**Brief**
Set the records down again exactly, apart from any pictures in them.

**Input data**
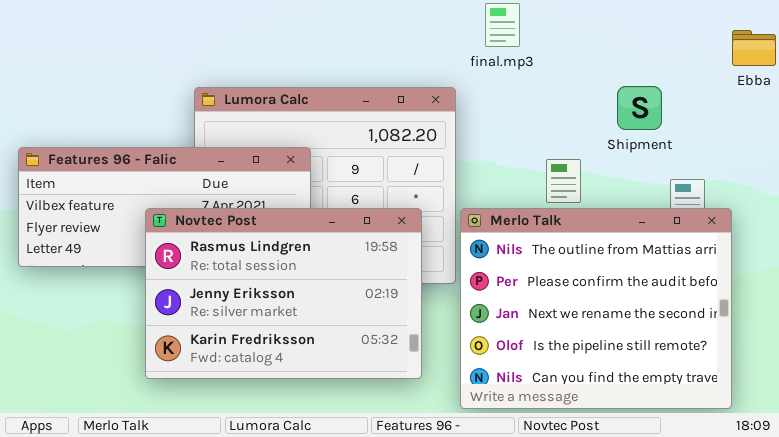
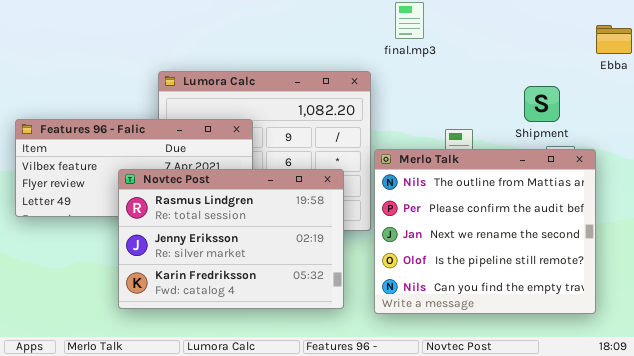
Shipment: [617,86,662,130] -> [524,86,560,122], moved
Merlo Talk: [460,208,732,409] -> [374,149,596,314], moved

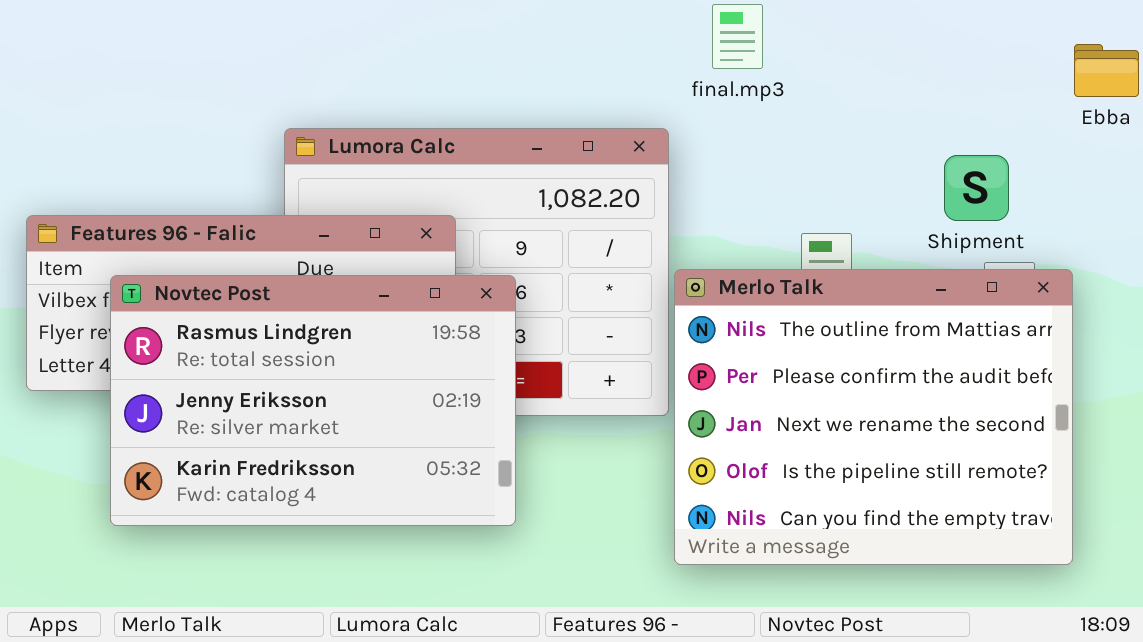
Novtec Post: [118,169,344,309] -> [110,275,516,526], moved

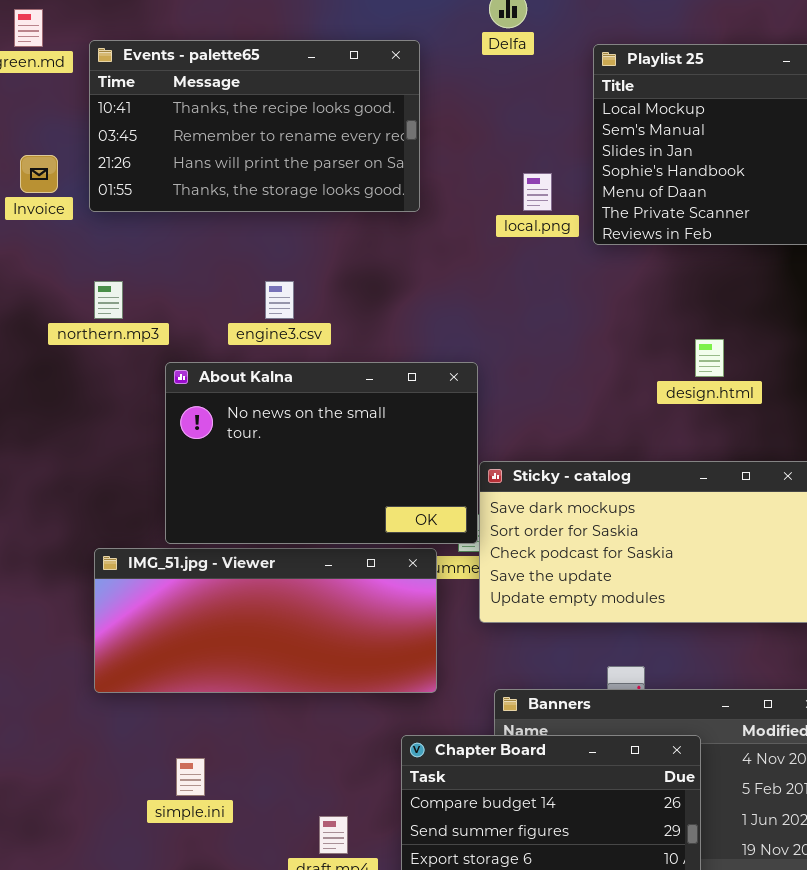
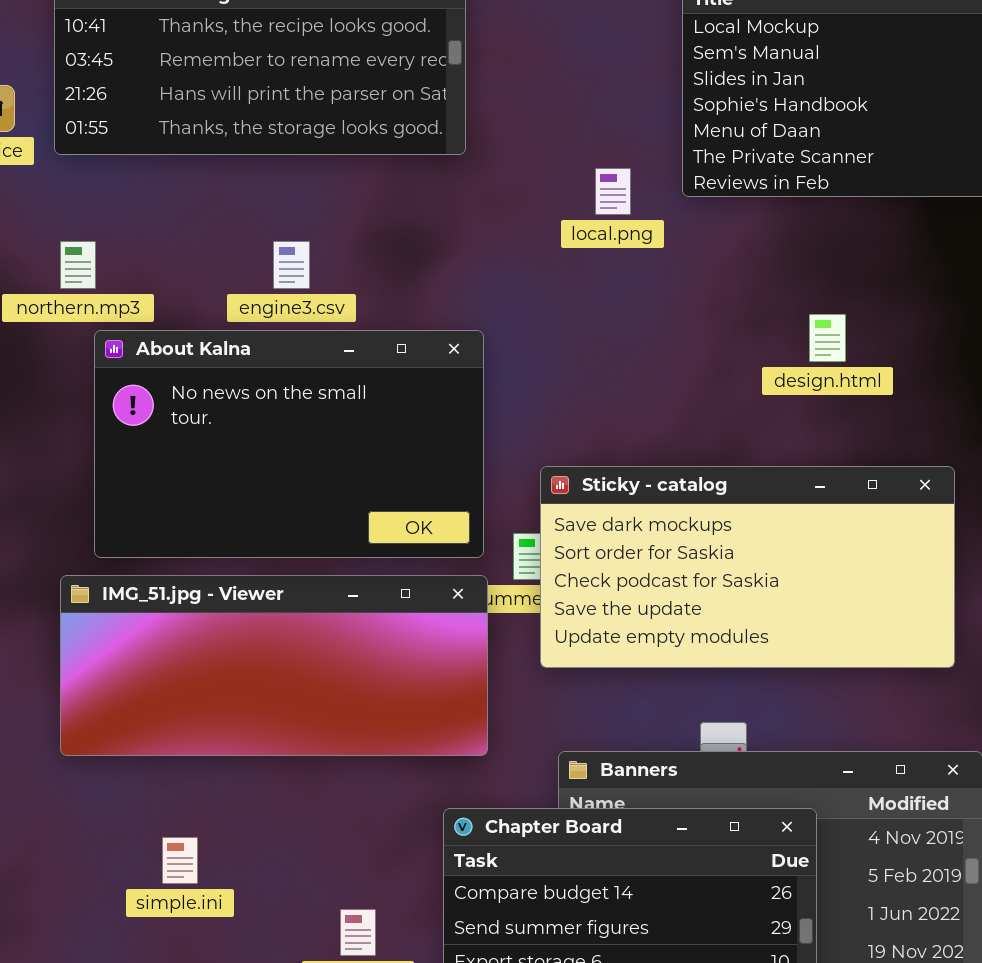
local.png: [523,173,552,211] -> [595,168,631,215], moved
About Kalna: [165,362,478,544] -> [94,330,484,558], moved

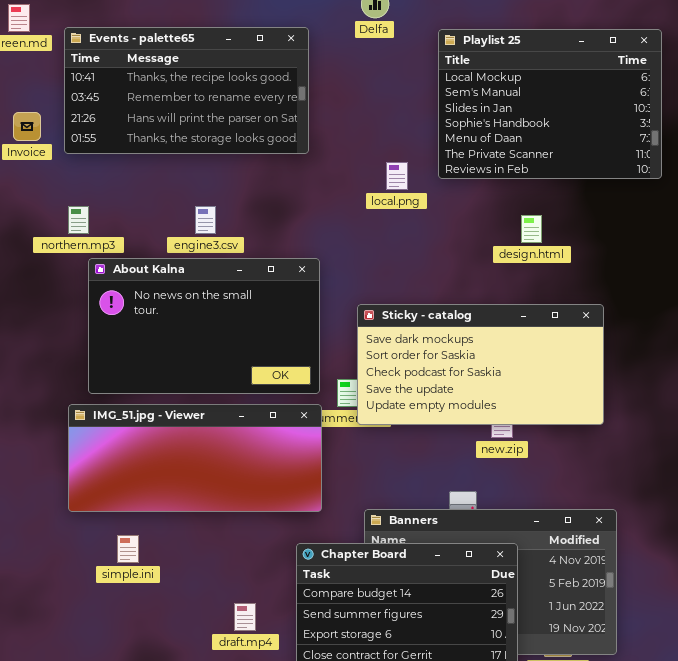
design.html: [809,314,846,362] -> [521,215,542,243], moved
Sticky - catalog: [540,466,955,668] -> [357,304,604,425], moved
simple.ini: [162,837,198,884] -> [117,535,139,563], moved

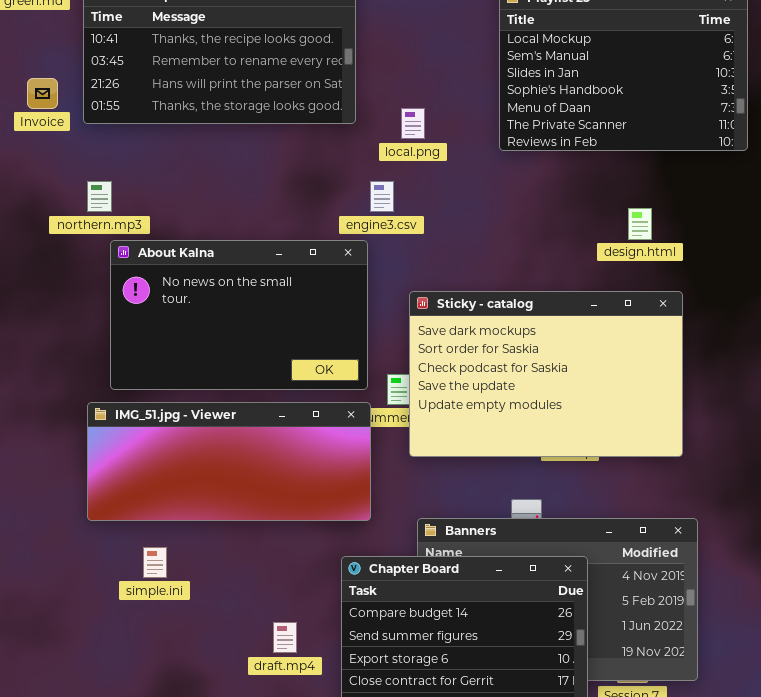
local.png: [386,162,408,190] -> [401,108,425,139], moved
engine3.csv: [195,206,216,234] -> [370,181,394,212], moved
design.html: [521,215,542,243] -> [628,208,652,240], moved
Sticky - catalog: [357,304,604,425] -> [409,291,683,457], resized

**Answer space**
Shipment: [617,86,662,130] -> [524,86,560,122], moved
Merlo Talk: [460,208,732,409] -> [374,149,596,314], moved

Novtec Post: [118,169,344,309] -> [110,275,516,526], moved

local.png: [523,173,552,211] -> [595,168,631,215], moved
About Kalna: [165,362,478,544] -> [94,330,484,558], moved

design.html: [809,314,846,362] -> [521,215,542,243], moved
Sticky - catalog: [540,466,955,668] -> [357,304,604,425], moved
simple.ini: [162,837,198,884] -> [117,535,139,563], moved

local.png: [386,162,408,190] -> [401,108,425,139], moved
engine3.csv: [195,206,216,234] -> [370,181,394,212], moved
design.html: [521,215,542,243] -> [628,208,652,240], moved
Sticky - catalog: [357,304,604,425] -> [409,291,683,457], resized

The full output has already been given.